== Input for this task

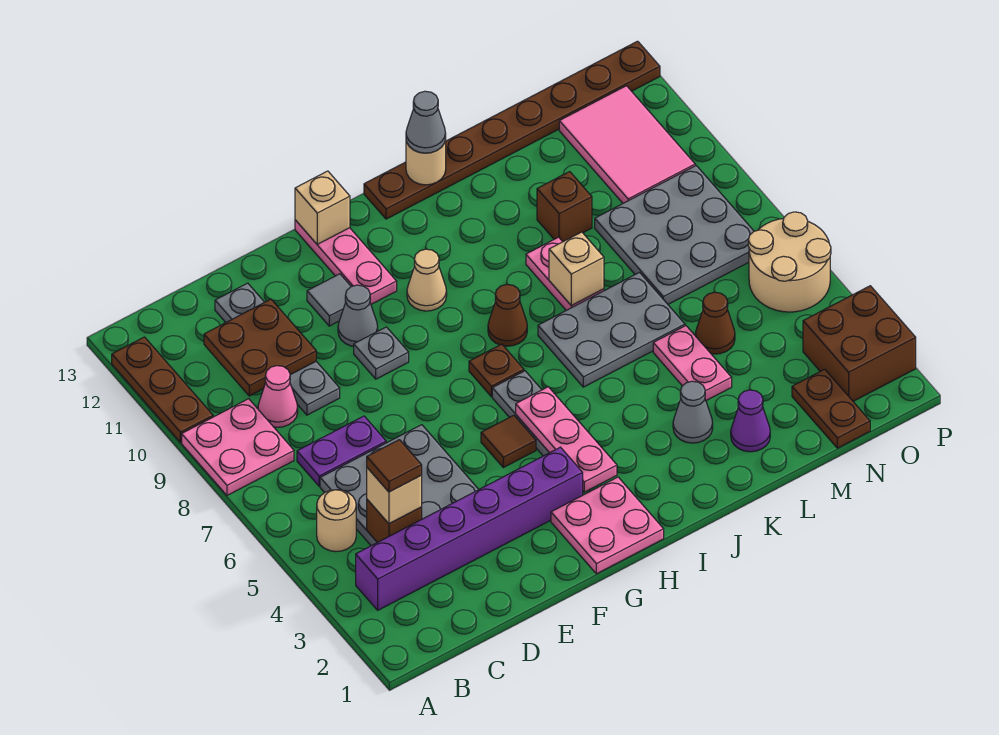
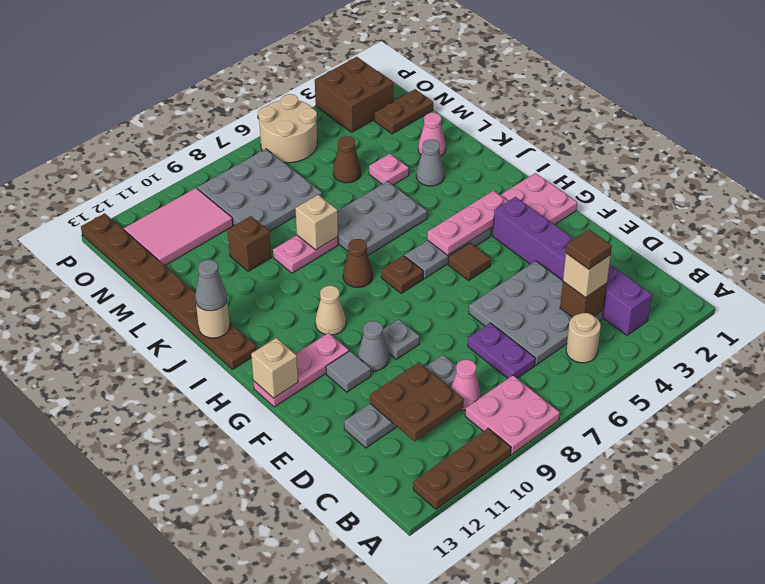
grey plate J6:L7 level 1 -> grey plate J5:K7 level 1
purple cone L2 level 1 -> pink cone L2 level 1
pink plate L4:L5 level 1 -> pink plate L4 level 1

====
== Input for this task

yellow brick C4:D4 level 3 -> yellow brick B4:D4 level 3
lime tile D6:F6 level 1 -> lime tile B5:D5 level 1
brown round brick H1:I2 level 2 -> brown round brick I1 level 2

====

What the task requires: In the listing above, find the line with "grey plate J6:L7" and the line with "pink plate L4:L5"; output exactly those lines and all lines between them.

Result below:
grey plate J6:L7 level 1 -> grey plate J5:K7 level 1
purple cone L2 level 1 -> pink cone L2 level 1
pink plate L4:L5 level 1 -> pink plate L4 level 1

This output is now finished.